=== STUDY MATERIAL ===

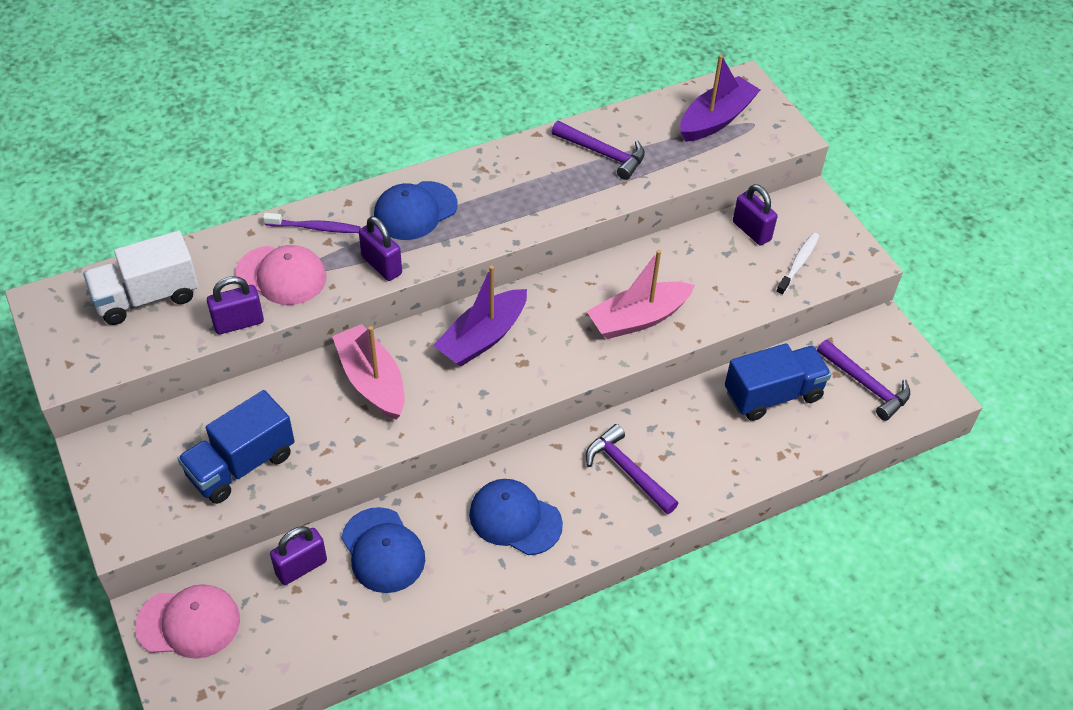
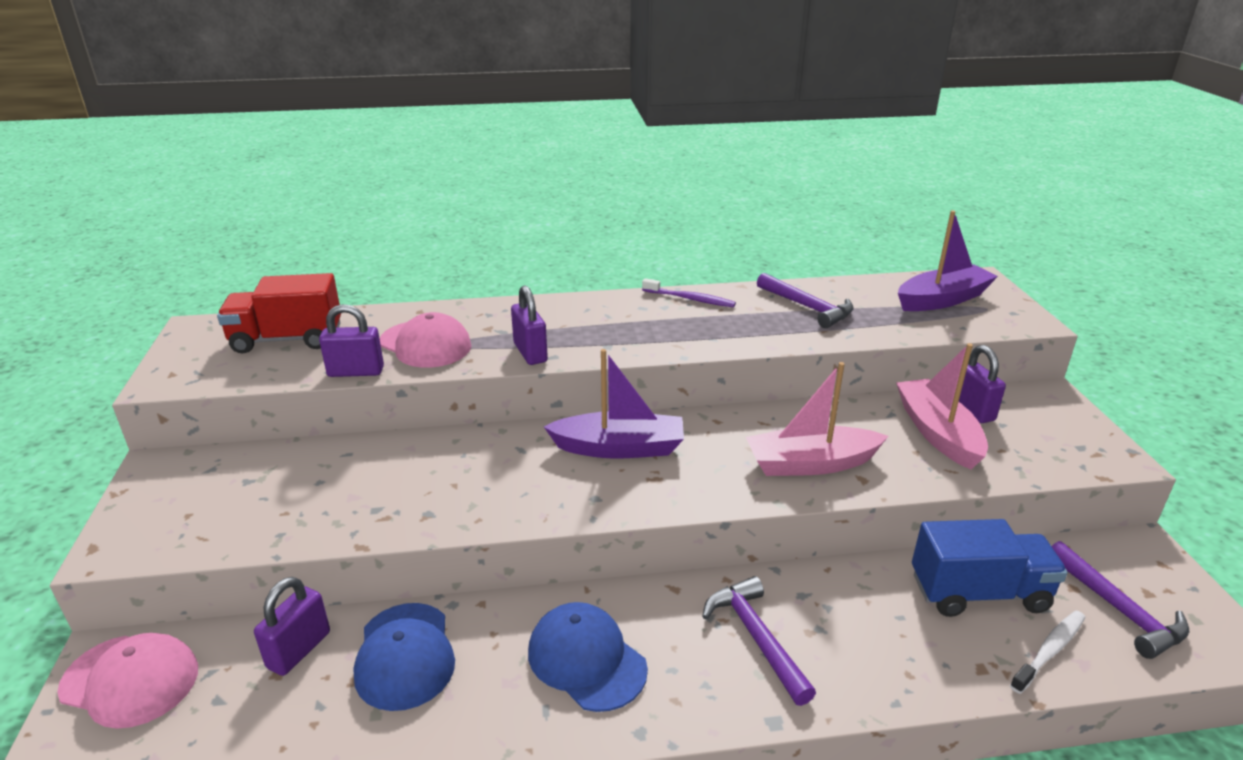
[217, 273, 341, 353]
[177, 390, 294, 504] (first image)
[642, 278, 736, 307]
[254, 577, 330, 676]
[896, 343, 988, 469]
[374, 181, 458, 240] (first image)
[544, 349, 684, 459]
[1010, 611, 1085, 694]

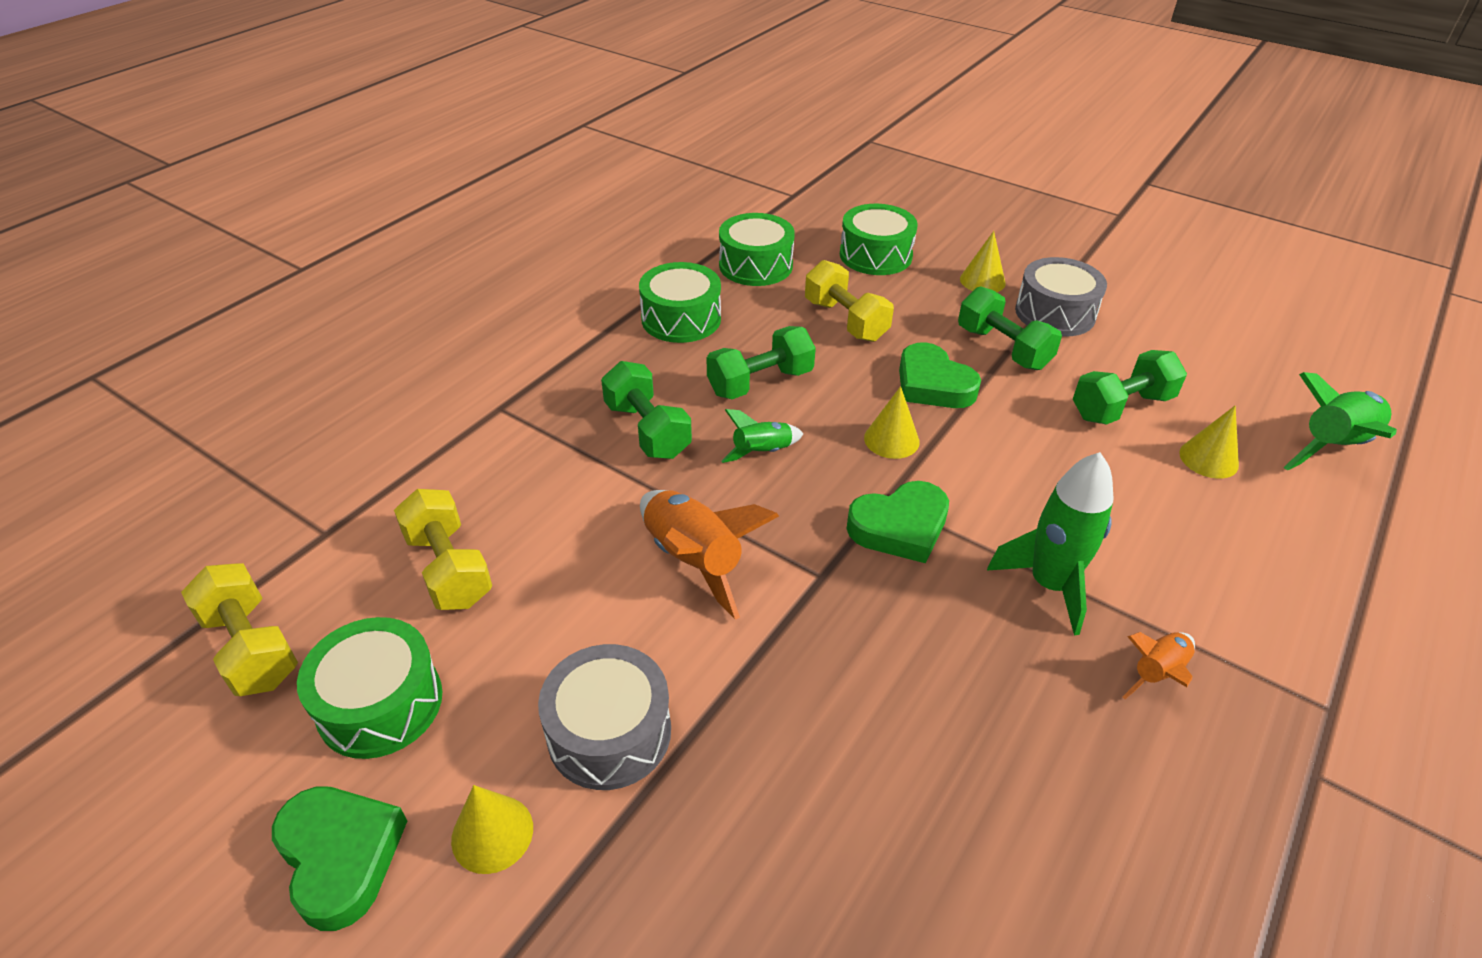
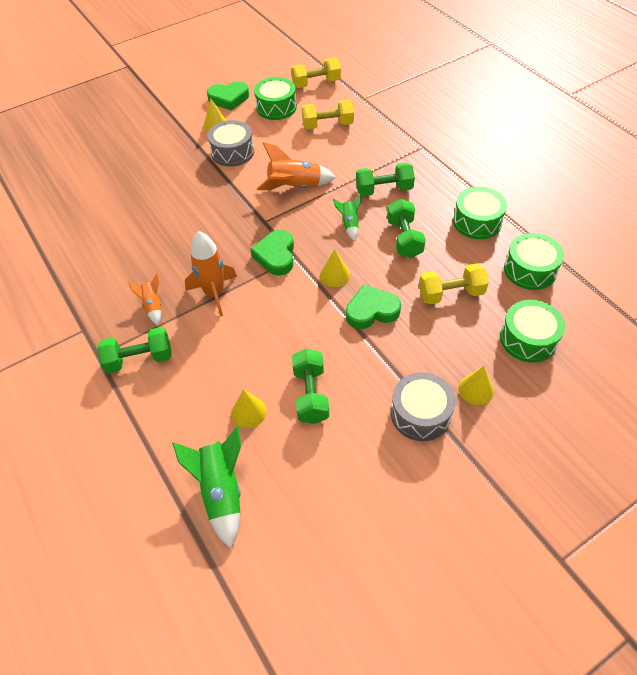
[97, 327, 171, 373]
[185, 231, 237, 316]

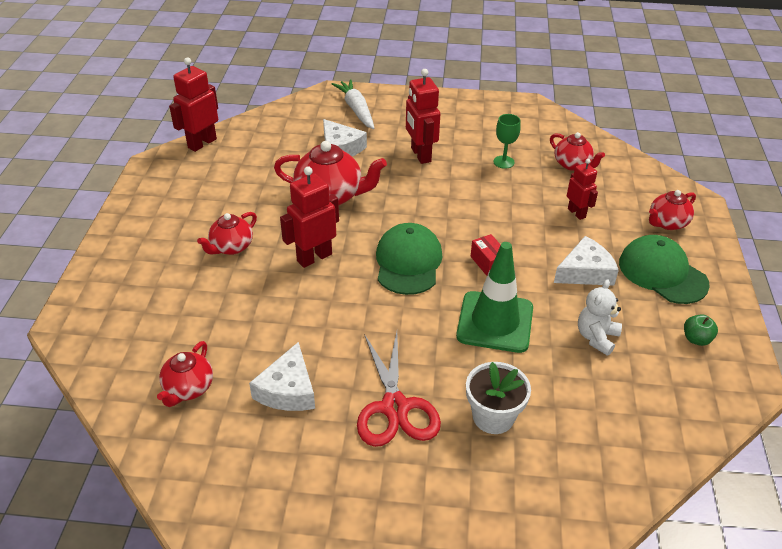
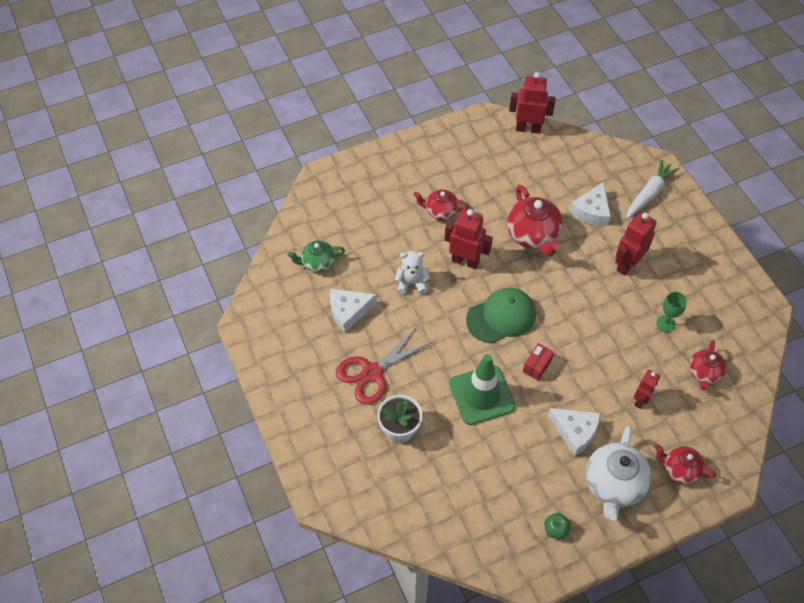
[287, 240, 345, 272]
[395, 251, 430, 294]
[585, 426, 652, 521]

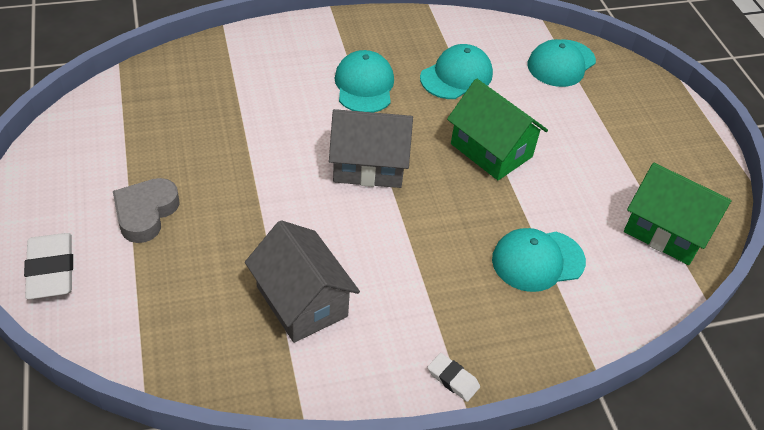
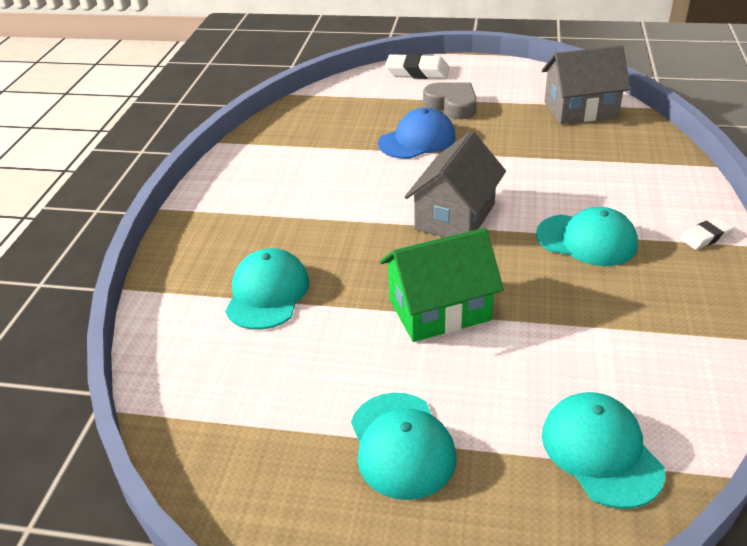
[542, 45, 631, 124]
[351, 393, 456, 500]
[680, 218, 733, 250]
[624, 163, 732, 265] (first image)
[378, 108, 456, 159]

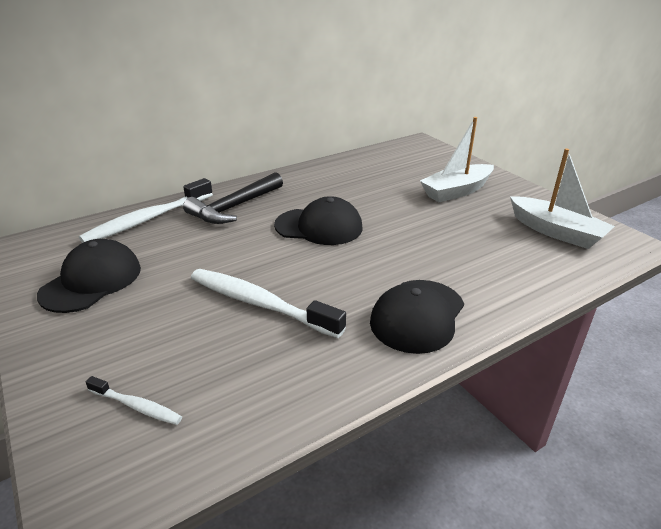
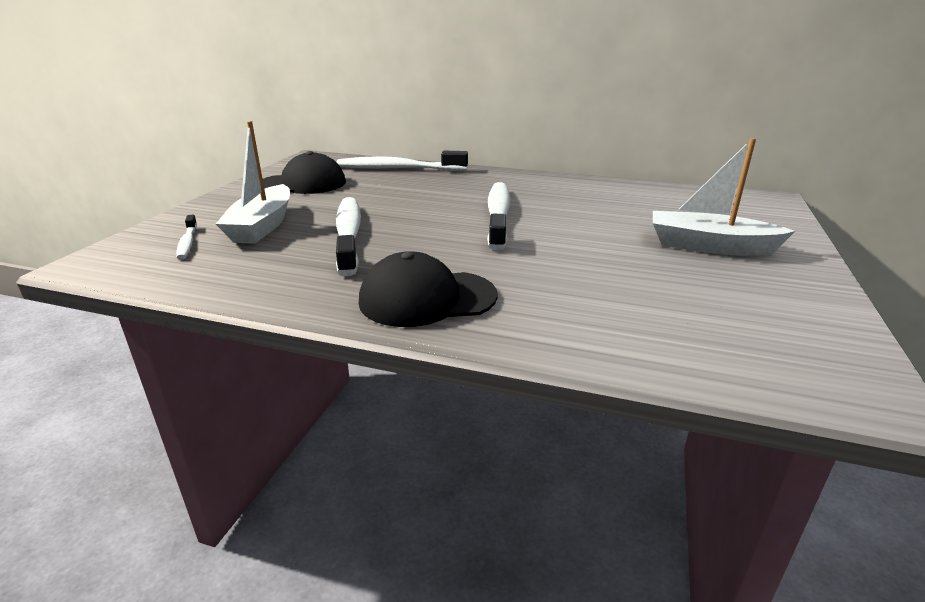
[183, 172, 283, 224] (first image)
[487, 182, 511, 251]
[216, 121, 290, 244]

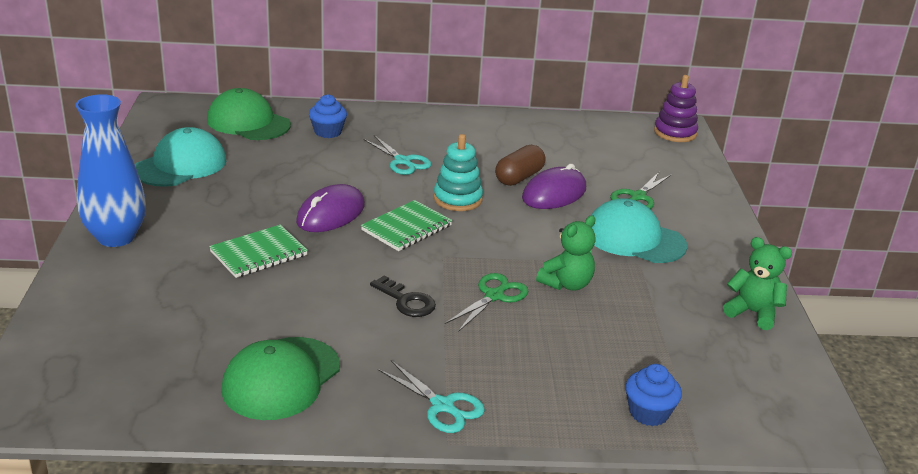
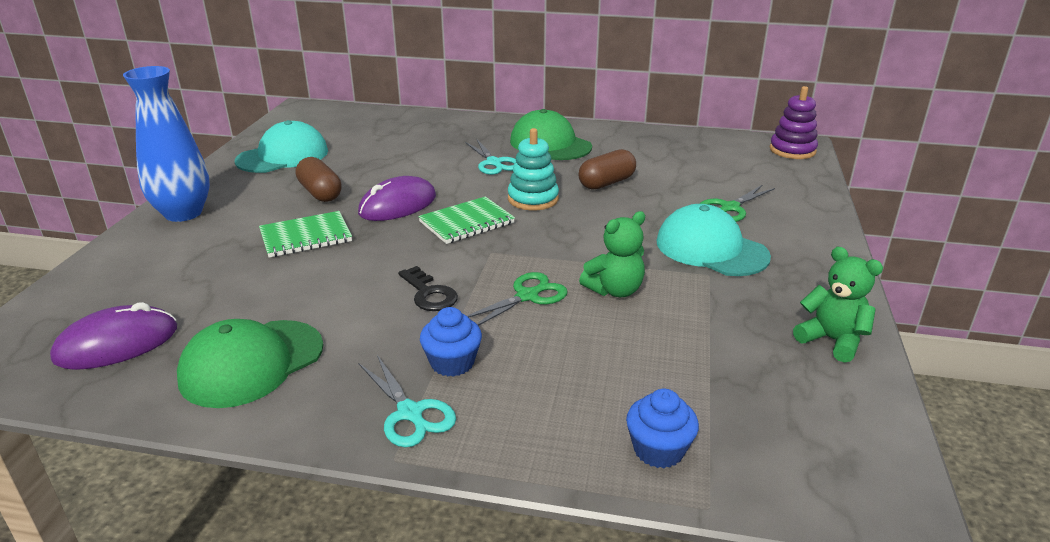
[510, 109, 592, 160]
[420, 307, 482, 377]
[50, 302, 177, 370]
[296, 157, 342, 202]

===

▶ _WORK TO COMPLETE_
Using the entries above, return exactly the lines from the line with "[896, 343, 988, 469]" to the line with "[544, 349, 684, 459]", counting both of those lines.

▶ _OUTPUT OF THE TASK_
[896, 343, 988, 469]
[374, 181, 458, 240] (first image)
[544, 349, 684, 459]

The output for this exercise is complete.